● **ABOUT THIS EXERCISE**
The listing below is to be written out word for word, minus its images.

● **RAW DATA**

▽

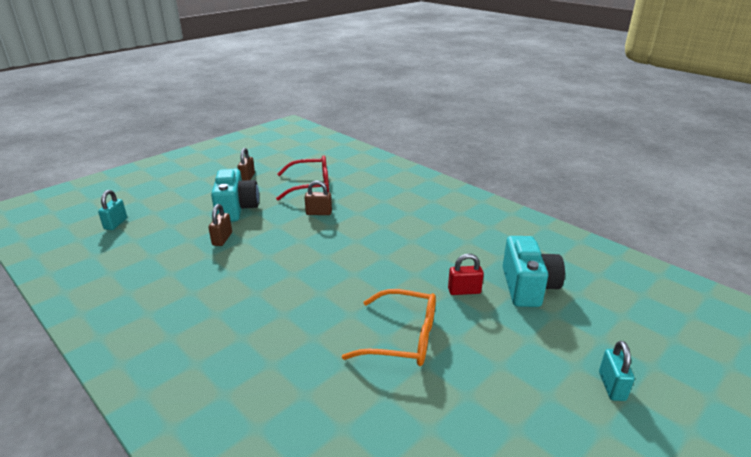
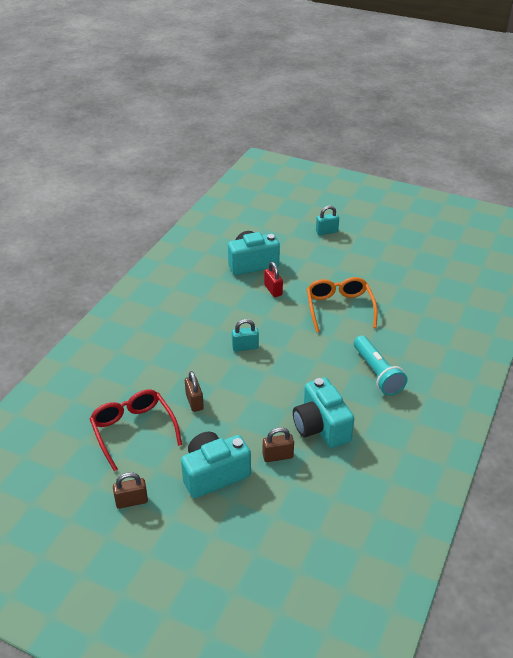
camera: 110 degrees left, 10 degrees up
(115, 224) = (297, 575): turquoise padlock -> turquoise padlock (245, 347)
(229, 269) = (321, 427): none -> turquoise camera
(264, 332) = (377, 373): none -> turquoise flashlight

△

● **SOLUTION TO THE PROBLEM**
camera: 110 degrees left, 10 degrees up
(115, 224) = (297, 575): turquoise padlock -> turquoise padlock (245, 347)
(229, 269) = (321, 427): none -> turquoise camera
(264, 332) = (377, 373): none -> turquoise flashlight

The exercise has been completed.